Produce a verbatim transcription of all records.

▬▬▬▬▬▬▬▬▬▬

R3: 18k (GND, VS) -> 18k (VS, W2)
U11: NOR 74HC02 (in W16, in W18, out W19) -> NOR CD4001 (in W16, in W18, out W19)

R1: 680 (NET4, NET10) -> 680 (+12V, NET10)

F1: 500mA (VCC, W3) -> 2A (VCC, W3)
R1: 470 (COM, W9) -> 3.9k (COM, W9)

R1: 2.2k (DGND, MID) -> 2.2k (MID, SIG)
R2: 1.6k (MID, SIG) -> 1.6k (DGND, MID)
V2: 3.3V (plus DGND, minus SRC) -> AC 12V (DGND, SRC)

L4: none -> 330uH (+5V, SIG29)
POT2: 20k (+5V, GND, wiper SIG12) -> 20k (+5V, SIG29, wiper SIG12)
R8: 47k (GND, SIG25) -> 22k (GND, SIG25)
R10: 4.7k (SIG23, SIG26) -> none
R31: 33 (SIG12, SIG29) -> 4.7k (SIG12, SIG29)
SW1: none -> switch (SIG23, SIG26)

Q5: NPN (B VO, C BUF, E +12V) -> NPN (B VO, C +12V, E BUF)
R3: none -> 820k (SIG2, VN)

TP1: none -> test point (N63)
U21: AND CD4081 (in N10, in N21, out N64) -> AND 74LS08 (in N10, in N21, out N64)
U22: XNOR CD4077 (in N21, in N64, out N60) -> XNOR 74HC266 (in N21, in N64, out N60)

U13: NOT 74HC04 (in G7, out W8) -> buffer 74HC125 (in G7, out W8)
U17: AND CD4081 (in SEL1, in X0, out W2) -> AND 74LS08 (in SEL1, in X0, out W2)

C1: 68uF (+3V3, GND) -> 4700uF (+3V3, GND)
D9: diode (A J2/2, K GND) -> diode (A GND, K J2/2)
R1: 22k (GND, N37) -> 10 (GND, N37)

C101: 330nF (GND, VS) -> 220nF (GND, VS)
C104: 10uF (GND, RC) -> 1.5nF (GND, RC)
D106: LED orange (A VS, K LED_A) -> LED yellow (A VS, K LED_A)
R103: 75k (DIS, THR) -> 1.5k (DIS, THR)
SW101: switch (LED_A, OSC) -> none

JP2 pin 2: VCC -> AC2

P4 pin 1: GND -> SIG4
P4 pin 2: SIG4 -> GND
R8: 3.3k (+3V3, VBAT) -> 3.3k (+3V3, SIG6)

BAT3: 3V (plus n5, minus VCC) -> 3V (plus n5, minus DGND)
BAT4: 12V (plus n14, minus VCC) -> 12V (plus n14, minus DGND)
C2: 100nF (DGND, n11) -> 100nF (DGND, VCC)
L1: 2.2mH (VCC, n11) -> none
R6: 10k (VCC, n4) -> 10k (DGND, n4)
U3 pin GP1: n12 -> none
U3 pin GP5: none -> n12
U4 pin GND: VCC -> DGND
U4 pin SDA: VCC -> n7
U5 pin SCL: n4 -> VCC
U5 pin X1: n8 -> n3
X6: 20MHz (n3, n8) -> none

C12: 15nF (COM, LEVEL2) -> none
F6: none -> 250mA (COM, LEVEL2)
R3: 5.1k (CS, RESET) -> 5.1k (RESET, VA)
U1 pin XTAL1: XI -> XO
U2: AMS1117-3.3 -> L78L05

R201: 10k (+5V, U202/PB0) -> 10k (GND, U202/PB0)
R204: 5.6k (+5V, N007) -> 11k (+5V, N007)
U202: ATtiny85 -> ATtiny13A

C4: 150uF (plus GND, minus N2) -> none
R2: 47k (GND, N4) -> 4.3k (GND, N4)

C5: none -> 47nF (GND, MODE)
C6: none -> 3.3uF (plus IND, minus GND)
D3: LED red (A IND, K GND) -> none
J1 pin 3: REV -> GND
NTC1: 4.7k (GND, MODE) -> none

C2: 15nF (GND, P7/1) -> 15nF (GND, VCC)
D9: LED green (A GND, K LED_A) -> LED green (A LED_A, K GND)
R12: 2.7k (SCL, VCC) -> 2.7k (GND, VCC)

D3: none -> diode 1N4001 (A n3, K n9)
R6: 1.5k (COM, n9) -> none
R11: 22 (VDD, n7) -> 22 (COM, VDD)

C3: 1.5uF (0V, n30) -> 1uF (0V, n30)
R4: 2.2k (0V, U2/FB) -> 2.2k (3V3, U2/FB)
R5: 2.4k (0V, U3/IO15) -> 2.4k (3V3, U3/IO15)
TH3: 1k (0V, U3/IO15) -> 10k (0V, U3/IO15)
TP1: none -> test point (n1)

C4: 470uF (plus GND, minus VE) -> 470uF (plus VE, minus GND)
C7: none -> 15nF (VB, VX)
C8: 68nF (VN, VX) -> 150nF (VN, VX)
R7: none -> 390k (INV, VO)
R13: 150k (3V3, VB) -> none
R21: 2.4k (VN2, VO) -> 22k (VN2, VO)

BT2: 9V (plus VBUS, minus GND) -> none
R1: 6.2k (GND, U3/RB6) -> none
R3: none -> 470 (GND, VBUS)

▬▬▬▬▬▬▬▬▬▬

* _Response area_:
R3: 18k (GND, VS) -> 18k (VS, W2)
U11: NOR 74HC02 (in W16, in W18, out W19) -> NOR CD4001 (in W16, in W18, out W19)

R1: 680 (NET4, NET10) -> 680 (+12V, NET10)

F1: 500mA (VCC, W3) -> 2A (VCC, W3)
R1: 470 (COM, W9) -> 3.9k (COM, W9)

R1: 2.2k (DGND, MID) -> 2.2k (MID, SIG)
R2: 1.6k (MID, SIG) -> 1.6k (DGND, MID)
V2: 3.3V (plus DGND, minus SRC) -> AC 12V (DGND, SRC)

L4: none -> 330uH (+5V, SIG29)
POT2: 20k (+5V, GND, wiper SIG12) -> 20k (+5V, SIG29, wiper SIG12)
R8: 47k (GND, SIG25) -> 22k (GND, SIG25)
R10: 4.7k (SIG23, SIG26) -> none
R31: 33 (SIG12, SIG29) -> 4.7k (SIG12, SIG29)
SW1: none -> switch (SIG23, SIG26)

Q5: NPN (B VO, C BUF, E +12V) -> NPN (B VO, C +12V, E BUF)
R3: none -> 820k (SIG2, VN)

TP1: none -> test point (N63)
U21: AND CD4081 (in N10, in N21, out N64) -> AND 74LS08 (in N10, in N21, out N64)
U22: XNOR CD4077 (in N21, in N64, out N60) -> XNOR 74HC266 (in N21, in N64, out N60)

U13: NOT 74HC04 (in G7, out W8) -> buffer 74HC125 (in G7, out W8)
U17: AND CD4081 (in SEL1, in X0, out W2) -> AND 74LS08 (in SEL1, in X0, out W2)

C1: 68uF (+3V3, GND) -> 4700uF (+3V3, GND)
D9: diode (A J2/2, K GND) -> diode (A GND, K J2/2)
R1: 22k (GND, N37) -> 10 (GND, N37)

C101: 330nF (GND, VS) -> 220nF (GND, VS)
C104: 10uF (GND, RC) -> 1.5nF (GND, RC)
D106: LED orange (A VS, K LED_A) -> LED yellow (A VS, K LED_A)
R103: 75k (DIS, THR) -> 1.5k (DIS, THR)
SW101: switch (LED_A, OSC) -> none

JP2 pin 2: VCC -> AC2

P4 pin 1: GND -> SIG4
P4 pin 2: SIG4 -> GND
R8: 3.3k (+3V3, VBAT) -> 3.3k (+3V3, SIG6)

BAT3: 3V (plus n5, minus VCC) -> 3V (plus n5, minus DGND)
BAT4: 12V (plus n14, minus VCC) -> 12V (plus n14, minus DGND)
C2: 100nF (DGND, n11) -> 100nF (DGND, VCC)
L1: 2.2mH (VCC, n11) -> none
R6: 10k (VCC, n4) -> 10k (DGND, n4)
U3 pin GP1: n12 -> none
U3 pin GP5: none -> n12
U4 pin GND: VCC -> DGND
U4 pin SDA: VCC -> n7
U5 pin SCL: n4 -> VCC
U5 pin X1: n8 -> n3
X6: 20MHz (n3, n8) -> none

C12: 15nF (COM, LEVEL2) -> none
F6: none -> 250mA (COM, LEVEL2)
R3: 5.1k (CS, RESET) -> 5.1k (RESET, VA)
U1 pin XTAL1: XI -> XO
U2: AMS1117-3.3 -> L78L05

R201: 10k (+5V, U202/PB0) -> 10k (GND, U202/PB0)
R204: 5.6k (+5V, N007) -> 11k (+5V, N007)
U202: ATtiny85 -> ATtiny13A

C4: 150uF (plus GND, minus N2) -> none
R2: 47k (GND, N4) -> 4.3k (GND, N4)

C5: none -> 47nF (GND, MODE)
C6: none -> 3.3uF (plus IND, minus GND)
D3: LED red (A IND, K GND) -> none
J1 pin 3: REV -> GND
NTC1: 4.7k (GND, MODE) -> none

C2: 15nF (GND, P7/1) -> 15nF (GND, VCC)
D9: LED green (A GND, K LED_A) -> LED green (A LED_A, K GND)
R12: 2.7k (SCL, VCC) -> 2.7k (GND, VCC)

D3: none -> diode 1N4001 (A n3, K n9)
R6: 1.5k (COM, n9) -> none
R11: 22 (VDD, n7) -> 22 (COM, VDD)

C3: 1.5uF (0V, n30) -> 1uF (0V, n30)
R4: 2.2k (0V, U2/FB) -> 2.2k (3V3, U2/FB)
R5: 2.4k (0V, U3/IO15) -> 2.4k (3V3, U3/IO15)
TH3: 1k (0V, U3/IO15) -> 10k (0V, U3/IO15)
TP1: none -> test point (n1)

C4: 470uF (plus GND, minus VE) -> 470uF (plus VE, minus GND)
C7: none -> 15nF (VB, VX)
C8: 68nF (VN, VX) -> 150nF (VN, VX)
R7: none -> 390k (INV, VO)
R13: 150k (3V3, VB) -> none
R21: 2.4k (VN2, VO) -> 22k (VN2, VO)

BT2: 9V (plus VBUS, minus GND) -> none
R1: 6.2k (GND, U3/RB6) -> none
R3: none -> 470 (GND, VBUS)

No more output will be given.